───── Available data ─────

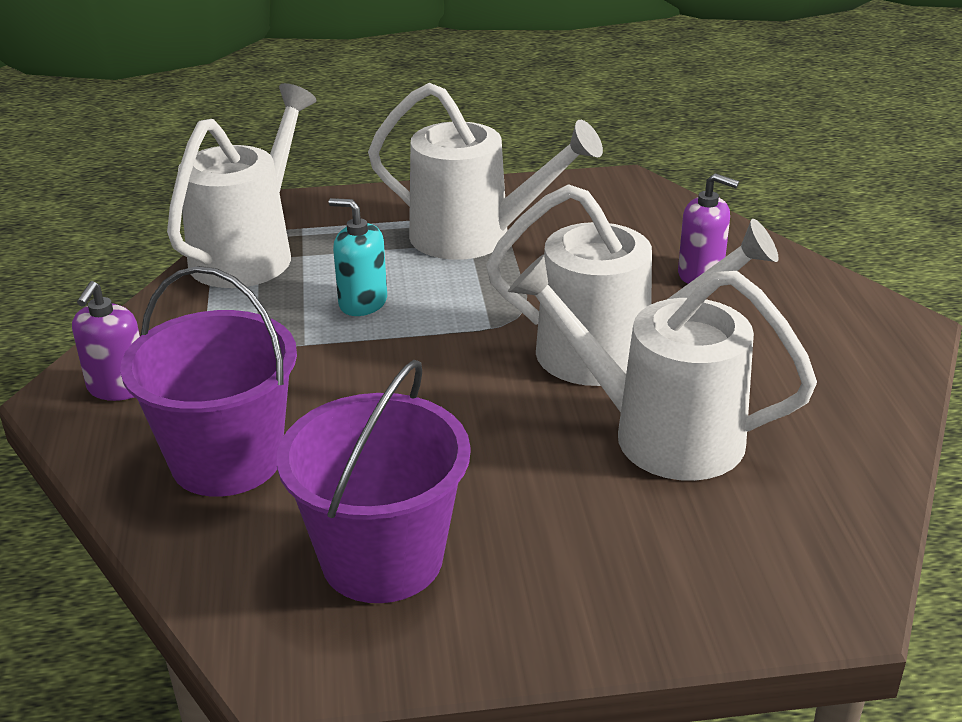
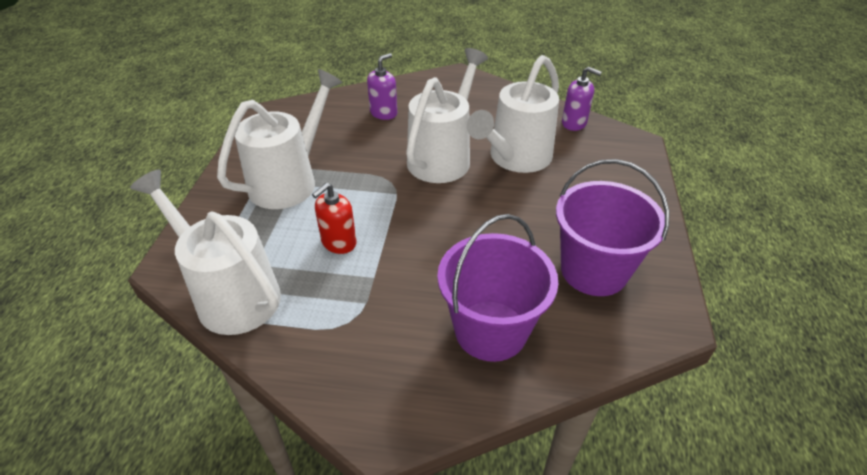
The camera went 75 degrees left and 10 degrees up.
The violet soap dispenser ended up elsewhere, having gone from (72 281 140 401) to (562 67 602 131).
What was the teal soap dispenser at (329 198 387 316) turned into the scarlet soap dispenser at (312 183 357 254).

─────

Prompt:
Set down the data above exactly as written. Omit the pictures.

Answer box:
The camera went 75 degrees left and 10 degrees up.
The violet soap dispenser ended up elsewhere, having gone from (72 281 140 401) to (562 67 602 131).
What was the teal soap dispenser at (329 198 387 316) turned into the scarlet soap dispenser at (312 183 357 254).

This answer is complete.